**Provided records:**

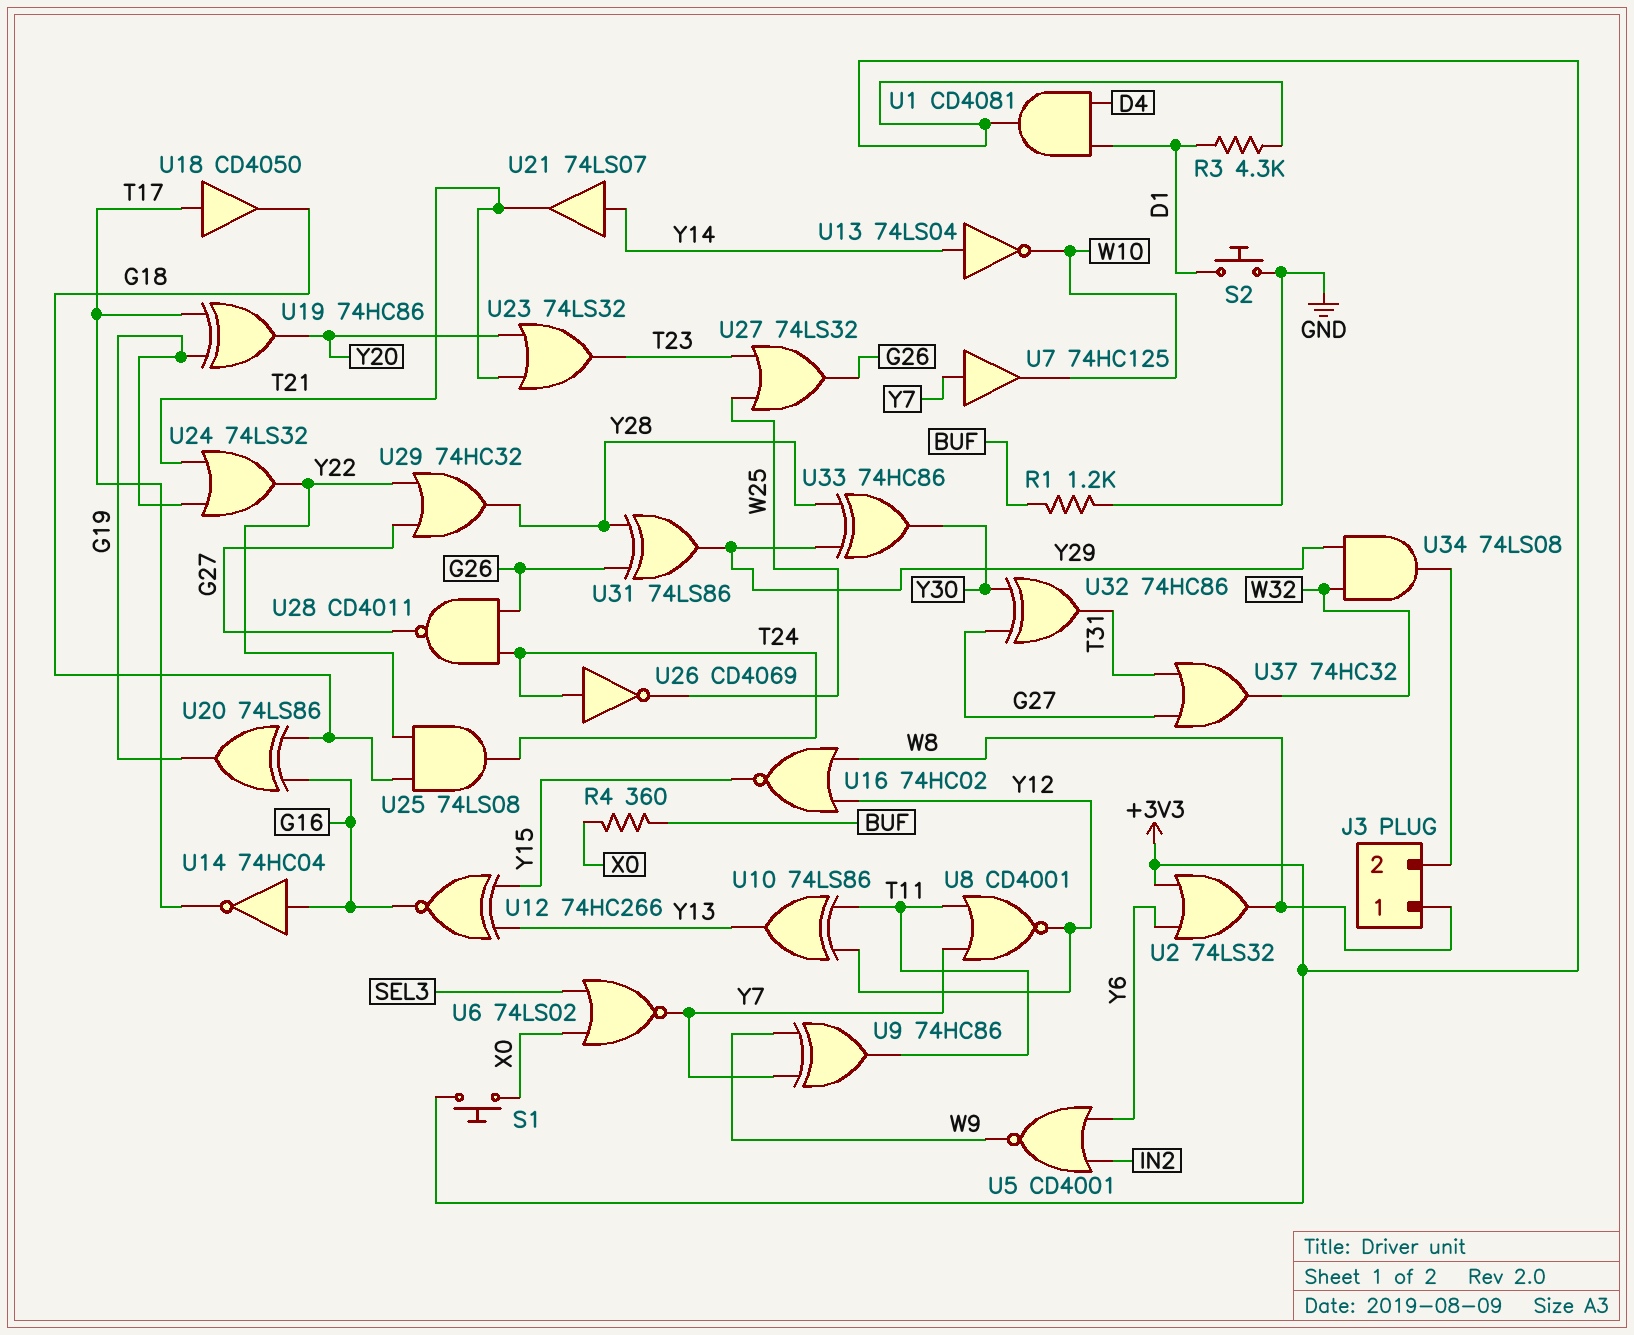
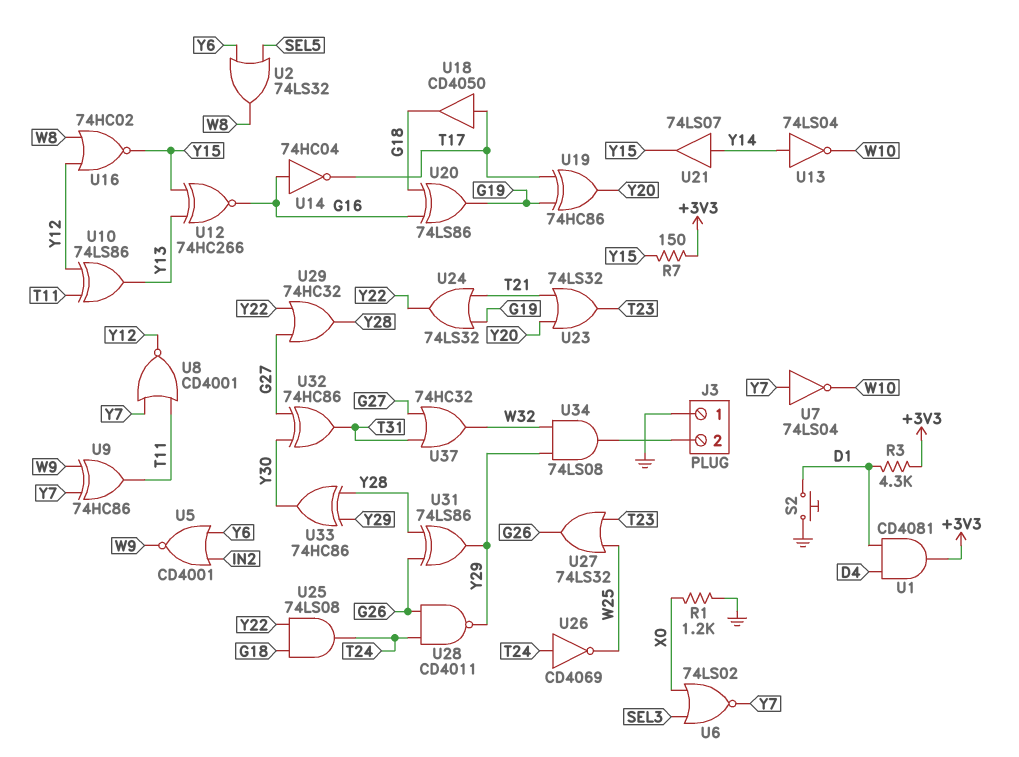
J3 pin 1: W8 -> GND
R1: 1.2k (BUF, GND) -> 1.2k (GND, X0)
R4: 360 (BUF, X0) -> none
R7: none -> 150 (+3V3, Y15)
S1: button (+3V3, X0) -> none
U2: OR 74LS32 (in +3V3, in Y6, out W8) -> OR 74LS32 (in SEL5, in Y6, out W8)
U7: buffer 74HC125 (in Y7, out W10) -> NOT 74LS04 (in Y7, out W10)
U21: buffer 74LS07 (in Y14, out T21) -> buffer 74LS07 (in Y14, out Y15)
U28: NAND CD4011 (in G26, in T24, out G27) -> NAND CD4011 (in G26, in T24, out Y29)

**What is being asked:** Reproduce the listing above exactly, without a single picture.

**Answer section:**
J3 pin 1: W8 -> GND
R1: 1.2k (BUF, GND) -> 1.2k (GND, X0)
R4: 360 (BUF, X0) -> none
R7: none -> 150 (+3V3, Y15)
S1: button (+3V3, X0) -> none
U2: OR 74LS32 (in +3V3, in Y6, out W8) -> OR 74LS32 (in SEL5, in Y6, out W8)
U7: buffer 74HC125 (in Y7, out W10) -> NOT 74LS04 (in Y7, out W10)
U21: buffer 74LS07 (in Y14, out T21) -> buffer 74LS07 (in Y14, out Y15)
U28: NAND CD4011 (in G26, in T24, out G27) -> NAND CD4011 (in G26, in T24, out Y29)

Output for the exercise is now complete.